* EXERCISE *
Among the lines of the records, please find those that contain the word "GATE" and copy them.

* THE RECORDS *
=== Section Start ===

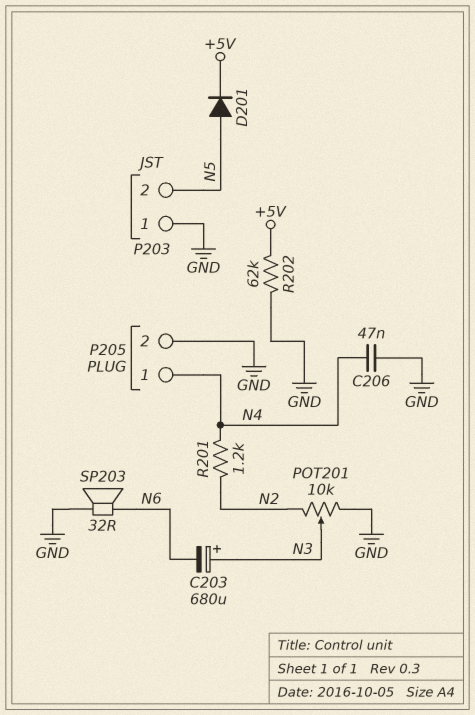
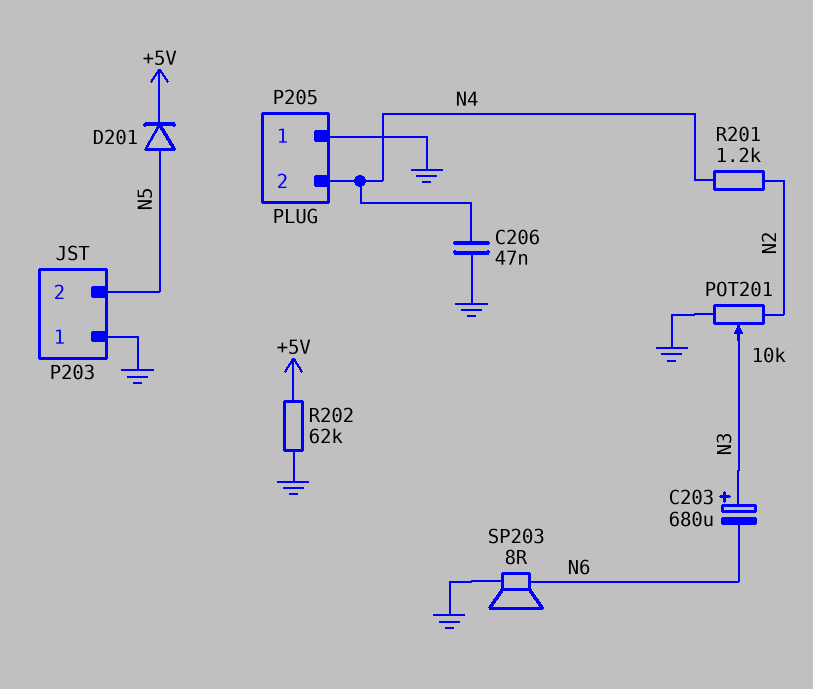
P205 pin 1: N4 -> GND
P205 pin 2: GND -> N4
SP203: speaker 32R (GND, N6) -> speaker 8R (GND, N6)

=== Section End ===
=== Section Start ===

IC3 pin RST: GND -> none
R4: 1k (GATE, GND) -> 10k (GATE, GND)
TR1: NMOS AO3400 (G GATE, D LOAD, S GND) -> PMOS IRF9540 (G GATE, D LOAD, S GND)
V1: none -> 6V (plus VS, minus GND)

=== Section End ===

* ANSWER TO THE EXERCISE *
R4: 1k (GATE, GND) -> 10k (GATE, GND)
TR1: NMOS AO3400 (G GATE, D LOAD, S GND) -> PMOS IRF9540 (G GATE, D LOAD, S GND)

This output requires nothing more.